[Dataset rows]
• • • •

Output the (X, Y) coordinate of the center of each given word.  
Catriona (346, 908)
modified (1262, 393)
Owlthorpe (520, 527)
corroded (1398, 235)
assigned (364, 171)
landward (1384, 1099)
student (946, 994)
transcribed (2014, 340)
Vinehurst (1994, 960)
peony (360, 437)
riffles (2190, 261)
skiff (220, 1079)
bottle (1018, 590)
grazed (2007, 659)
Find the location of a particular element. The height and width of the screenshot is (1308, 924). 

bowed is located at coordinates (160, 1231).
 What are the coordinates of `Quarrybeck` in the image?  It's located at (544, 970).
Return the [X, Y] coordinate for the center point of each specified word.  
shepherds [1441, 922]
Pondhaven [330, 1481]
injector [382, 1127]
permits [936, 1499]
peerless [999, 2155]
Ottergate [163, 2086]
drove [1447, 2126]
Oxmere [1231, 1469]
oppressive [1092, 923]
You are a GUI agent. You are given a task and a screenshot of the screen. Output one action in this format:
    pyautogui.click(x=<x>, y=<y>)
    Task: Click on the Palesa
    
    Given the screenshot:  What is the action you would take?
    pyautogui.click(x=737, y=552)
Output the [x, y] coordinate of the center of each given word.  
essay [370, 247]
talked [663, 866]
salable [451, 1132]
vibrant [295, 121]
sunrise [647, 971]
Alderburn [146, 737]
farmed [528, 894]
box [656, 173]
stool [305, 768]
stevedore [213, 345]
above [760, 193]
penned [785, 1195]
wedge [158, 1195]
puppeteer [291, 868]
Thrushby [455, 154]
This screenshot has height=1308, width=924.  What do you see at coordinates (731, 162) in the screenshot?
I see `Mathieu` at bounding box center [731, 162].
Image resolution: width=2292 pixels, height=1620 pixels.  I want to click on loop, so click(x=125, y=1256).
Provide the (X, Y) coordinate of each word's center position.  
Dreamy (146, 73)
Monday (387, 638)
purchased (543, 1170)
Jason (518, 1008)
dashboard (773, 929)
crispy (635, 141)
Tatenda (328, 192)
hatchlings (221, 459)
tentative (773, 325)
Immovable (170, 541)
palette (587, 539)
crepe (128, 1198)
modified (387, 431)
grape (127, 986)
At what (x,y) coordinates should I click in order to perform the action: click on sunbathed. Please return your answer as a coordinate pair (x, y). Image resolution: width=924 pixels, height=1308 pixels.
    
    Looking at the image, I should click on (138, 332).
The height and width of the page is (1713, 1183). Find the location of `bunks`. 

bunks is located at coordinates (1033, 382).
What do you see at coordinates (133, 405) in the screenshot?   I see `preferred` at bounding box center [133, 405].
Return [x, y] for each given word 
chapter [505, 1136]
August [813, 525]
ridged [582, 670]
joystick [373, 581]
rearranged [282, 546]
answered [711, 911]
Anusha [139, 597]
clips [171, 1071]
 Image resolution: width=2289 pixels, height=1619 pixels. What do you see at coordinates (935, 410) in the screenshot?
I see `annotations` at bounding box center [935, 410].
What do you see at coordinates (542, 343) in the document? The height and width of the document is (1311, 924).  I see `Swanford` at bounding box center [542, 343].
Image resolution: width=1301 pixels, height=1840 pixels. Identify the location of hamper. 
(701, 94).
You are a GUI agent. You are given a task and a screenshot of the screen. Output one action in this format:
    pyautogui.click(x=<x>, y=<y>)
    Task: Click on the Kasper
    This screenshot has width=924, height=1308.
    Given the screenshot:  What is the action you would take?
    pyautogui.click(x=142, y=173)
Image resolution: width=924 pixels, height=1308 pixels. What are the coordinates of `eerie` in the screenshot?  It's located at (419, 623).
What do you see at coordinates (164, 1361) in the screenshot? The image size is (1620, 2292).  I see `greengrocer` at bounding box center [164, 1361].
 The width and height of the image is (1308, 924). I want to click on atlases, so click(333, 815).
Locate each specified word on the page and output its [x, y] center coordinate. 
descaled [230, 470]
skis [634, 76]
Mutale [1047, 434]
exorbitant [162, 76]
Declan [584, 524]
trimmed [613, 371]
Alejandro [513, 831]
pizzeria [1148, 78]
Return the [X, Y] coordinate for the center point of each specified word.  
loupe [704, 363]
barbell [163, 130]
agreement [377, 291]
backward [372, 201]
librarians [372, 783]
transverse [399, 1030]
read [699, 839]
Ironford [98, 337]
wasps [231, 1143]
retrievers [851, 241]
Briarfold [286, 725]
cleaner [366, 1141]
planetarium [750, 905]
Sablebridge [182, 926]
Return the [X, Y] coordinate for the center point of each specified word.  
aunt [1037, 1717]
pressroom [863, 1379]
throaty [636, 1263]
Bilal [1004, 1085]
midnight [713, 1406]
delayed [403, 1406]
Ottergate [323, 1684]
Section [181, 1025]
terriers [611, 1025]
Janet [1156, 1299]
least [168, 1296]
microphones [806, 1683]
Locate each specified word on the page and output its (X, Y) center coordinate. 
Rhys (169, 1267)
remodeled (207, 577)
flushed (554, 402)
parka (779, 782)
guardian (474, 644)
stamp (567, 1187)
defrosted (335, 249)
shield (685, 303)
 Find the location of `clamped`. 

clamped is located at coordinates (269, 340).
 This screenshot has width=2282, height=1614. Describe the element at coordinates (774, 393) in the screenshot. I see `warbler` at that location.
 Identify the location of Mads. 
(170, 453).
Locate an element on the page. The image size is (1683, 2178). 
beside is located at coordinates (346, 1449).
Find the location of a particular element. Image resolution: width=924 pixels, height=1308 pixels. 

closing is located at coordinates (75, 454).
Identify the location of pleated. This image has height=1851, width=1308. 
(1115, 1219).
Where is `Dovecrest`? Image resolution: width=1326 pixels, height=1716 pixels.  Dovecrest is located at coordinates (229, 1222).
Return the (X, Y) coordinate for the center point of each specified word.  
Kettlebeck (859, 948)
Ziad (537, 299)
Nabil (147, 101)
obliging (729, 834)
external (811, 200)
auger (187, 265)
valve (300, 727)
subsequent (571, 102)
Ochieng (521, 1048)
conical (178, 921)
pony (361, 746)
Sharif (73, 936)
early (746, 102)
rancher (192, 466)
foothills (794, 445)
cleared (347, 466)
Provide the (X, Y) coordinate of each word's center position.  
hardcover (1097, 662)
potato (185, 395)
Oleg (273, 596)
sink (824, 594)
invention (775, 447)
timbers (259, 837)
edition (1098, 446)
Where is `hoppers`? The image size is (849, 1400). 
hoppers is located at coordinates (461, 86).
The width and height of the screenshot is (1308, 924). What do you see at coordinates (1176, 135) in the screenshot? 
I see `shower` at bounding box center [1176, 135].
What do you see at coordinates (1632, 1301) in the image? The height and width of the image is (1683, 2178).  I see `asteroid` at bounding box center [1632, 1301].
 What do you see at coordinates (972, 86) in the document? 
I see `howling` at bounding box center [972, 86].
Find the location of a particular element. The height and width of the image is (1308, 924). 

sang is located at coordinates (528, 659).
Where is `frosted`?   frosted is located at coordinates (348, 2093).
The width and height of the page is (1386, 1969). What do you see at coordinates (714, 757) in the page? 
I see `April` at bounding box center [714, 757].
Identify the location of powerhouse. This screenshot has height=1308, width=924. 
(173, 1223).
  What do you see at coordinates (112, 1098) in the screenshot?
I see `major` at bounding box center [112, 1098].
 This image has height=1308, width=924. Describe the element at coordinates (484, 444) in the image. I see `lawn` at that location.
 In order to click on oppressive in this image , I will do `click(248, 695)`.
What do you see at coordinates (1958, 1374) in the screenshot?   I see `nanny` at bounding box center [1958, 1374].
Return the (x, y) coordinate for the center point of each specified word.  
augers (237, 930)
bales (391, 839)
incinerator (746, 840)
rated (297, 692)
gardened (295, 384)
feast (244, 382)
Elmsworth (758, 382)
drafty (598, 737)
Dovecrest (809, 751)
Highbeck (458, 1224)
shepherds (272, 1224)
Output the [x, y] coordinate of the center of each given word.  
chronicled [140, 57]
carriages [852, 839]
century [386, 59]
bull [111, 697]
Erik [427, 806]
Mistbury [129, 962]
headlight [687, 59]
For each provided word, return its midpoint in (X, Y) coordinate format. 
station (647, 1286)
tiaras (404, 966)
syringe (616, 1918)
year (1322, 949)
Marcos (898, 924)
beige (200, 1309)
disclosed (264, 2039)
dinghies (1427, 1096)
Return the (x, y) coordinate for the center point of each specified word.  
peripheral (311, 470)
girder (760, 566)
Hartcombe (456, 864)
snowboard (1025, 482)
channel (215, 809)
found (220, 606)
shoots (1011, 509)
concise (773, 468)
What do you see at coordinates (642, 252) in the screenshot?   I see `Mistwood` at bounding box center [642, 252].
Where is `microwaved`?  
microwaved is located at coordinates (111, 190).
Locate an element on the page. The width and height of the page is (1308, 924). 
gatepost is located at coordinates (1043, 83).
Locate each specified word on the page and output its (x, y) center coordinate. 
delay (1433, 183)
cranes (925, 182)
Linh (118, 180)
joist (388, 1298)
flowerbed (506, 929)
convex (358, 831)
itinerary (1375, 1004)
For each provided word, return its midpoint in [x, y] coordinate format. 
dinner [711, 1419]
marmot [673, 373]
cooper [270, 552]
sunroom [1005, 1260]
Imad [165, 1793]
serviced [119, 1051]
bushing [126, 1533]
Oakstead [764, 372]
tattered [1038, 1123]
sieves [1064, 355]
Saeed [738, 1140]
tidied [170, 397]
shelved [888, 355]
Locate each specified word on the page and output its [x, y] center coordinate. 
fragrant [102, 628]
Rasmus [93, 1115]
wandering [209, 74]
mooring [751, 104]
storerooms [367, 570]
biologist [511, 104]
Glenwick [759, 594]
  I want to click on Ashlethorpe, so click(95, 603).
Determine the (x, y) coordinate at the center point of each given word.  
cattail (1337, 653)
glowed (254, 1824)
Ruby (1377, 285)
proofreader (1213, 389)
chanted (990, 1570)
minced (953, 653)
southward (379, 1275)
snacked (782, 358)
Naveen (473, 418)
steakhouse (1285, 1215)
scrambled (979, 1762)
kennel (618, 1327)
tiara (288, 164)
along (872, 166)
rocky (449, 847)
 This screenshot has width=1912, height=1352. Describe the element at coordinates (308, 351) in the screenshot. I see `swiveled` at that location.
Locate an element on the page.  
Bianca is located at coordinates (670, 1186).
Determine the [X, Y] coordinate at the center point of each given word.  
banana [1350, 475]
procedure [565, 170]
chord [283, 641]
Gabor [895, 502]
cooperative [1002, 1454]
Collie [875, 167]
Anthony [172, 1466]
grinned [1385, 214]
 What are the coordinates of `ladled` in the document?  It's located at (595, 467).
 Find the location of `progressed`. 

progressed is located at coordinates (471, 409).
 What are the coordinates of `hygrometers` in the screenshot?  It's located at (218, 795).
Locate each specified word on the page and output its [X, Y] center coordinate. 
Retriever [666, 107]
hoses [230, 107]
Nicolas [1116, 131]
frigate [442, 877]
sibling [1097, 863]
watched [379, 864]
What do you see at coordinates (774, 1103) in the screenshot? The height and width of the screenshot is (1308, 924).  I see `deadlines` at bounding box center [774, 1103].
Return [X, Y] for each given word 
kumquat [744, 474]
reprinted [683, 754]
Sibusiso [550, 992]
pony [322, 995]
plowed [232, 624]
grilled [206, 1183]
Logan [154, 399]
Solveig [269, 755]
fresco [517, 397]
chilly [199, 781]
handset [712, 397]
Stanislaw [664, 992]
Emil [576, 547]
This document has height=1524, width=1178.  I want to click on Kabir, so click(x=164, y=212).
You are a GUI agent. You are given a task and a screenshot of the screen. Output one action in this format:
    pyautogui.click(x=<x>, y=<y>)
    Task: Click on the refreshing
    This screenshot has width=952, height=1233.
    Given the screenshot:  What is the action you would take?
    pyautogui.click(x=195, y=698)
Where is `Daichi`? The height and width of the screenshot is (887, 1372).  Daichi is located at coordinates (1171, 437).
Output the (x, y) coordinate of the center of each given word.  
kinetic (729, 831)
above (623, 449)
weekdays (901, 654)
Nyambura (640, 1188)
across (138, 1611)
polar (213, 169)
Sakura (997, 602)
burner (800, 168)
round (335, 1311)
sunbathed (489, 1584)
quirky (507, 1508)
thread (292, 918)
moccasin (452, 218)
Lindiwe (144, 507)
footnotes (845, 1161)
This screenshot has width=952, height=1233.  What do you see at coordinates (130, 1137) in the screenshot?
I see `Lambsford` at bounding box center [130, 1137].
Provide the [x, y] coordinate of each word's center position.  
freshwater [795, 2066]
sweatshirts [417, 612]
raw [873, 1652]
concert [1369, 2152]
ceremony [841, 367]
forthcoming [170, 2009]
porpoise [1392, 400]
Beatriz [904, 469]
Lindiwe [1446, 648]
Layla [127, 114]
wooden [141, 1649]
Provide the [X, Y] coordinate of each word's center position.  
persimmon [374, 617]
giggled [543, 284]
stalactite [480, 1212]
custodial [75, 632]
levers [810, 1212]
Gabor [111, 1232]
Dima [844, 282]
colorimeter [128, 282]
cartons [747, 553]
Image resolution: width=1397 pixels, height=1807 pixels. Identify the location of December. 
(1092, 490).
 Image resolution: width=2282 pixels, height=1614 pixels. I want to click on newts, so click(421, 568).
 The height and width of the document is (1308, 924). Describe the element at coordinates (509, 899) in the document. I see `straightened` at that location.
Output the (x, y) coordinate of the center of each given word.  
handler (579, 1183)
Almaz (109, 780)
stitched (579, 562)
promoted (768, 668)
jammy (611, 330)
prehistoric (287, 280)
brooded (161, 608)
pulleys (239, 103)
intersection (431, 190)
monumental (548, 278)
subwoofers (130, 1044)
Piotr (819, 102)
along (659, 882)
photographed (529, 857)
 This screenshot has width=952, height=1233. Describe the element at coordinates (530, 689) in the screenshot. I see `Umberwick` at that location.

• • • •

▶ _Objective_
Reproduce verbatim the rows from the line containing "sink (824, 594)" through the line containing "center [1176, 135].", including both of those lines.

▶ _The completed task_
sink (824, 594)
invention (775, 447)
timbers (259, 837)
edition (1098, 446)
Where is `hoppers`? The image size is (849, 1400). 
hoppers is located at coordinates (461, 86).
The width and height of the screenshot is (1308, 924). What do you see at coordinates (1176, 135) in the screenshot? 
I see `shower` at bounding box center [1176, 135].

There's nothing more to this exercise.